**RAW DATA:**
━━━━━━━━━━━━━━━━━━━━━━━━━━━━━━

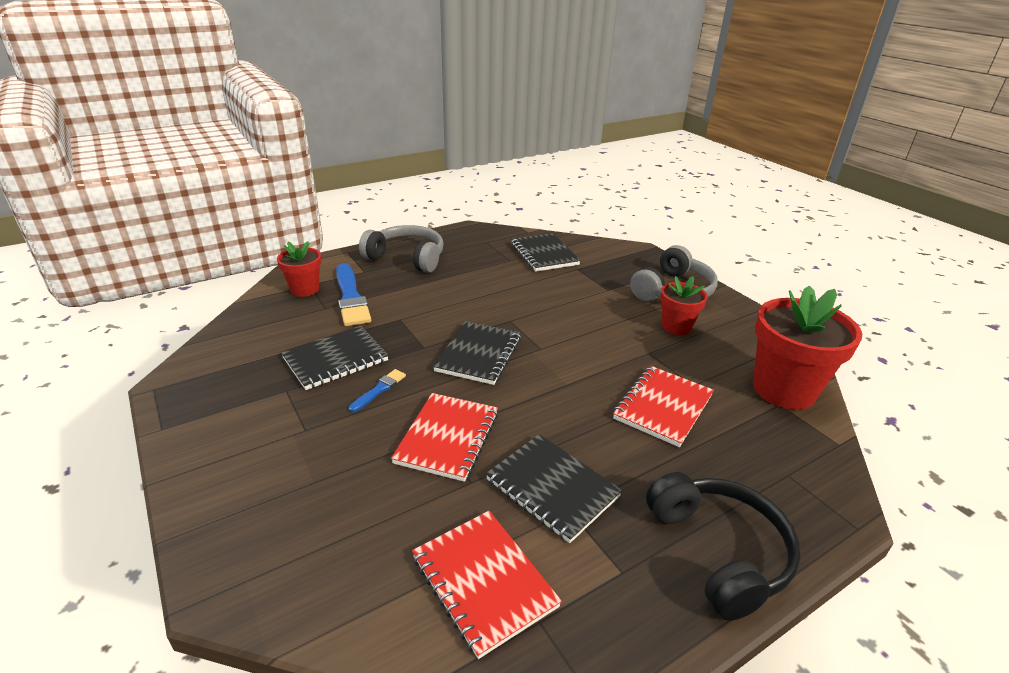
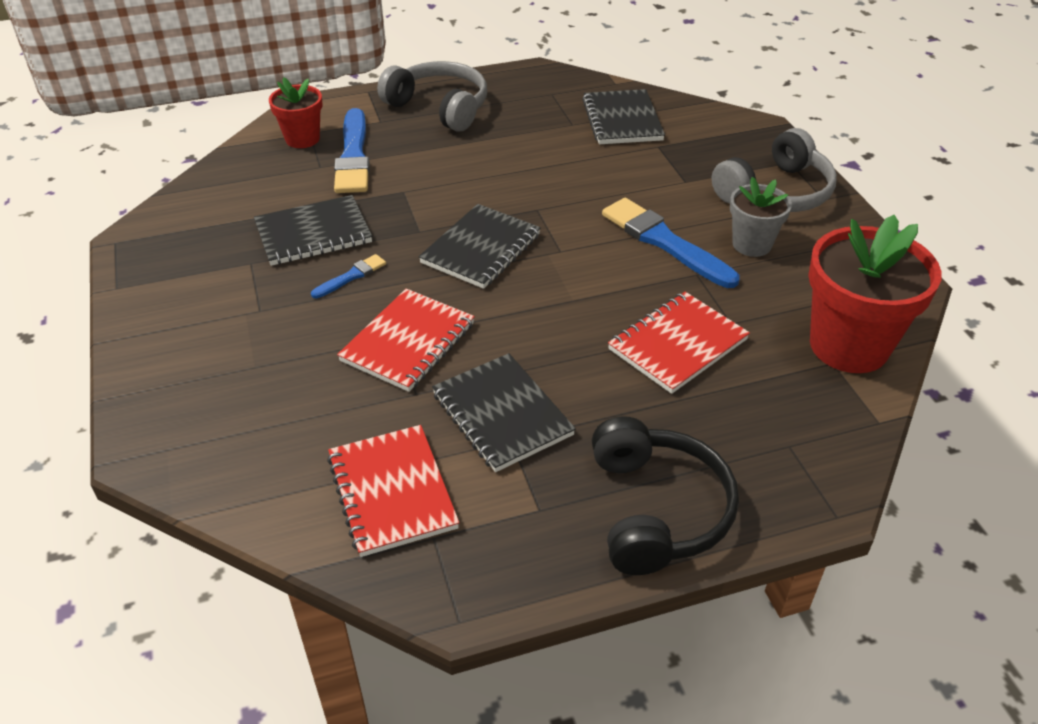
camera: 15 degrees right, 10 degrees up
(614, 332) = (664, 242): none -> blue brush
(676, 327) = (752, 244): red flower pot -> grey flower pot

━━━━━━━━━━━━━━━━━━━━━━━━━━━━━━

**ASSIGNMENT:** Leave out the pictures and reproduce the rest of the listing exactly.

**OUTPUT:**
camera: 15 degrees right, 10 degrees up
(614, 332) = (664, 242): none -> blue brush
(676, 327) = (752, 244): red flower pot -> grey flower pot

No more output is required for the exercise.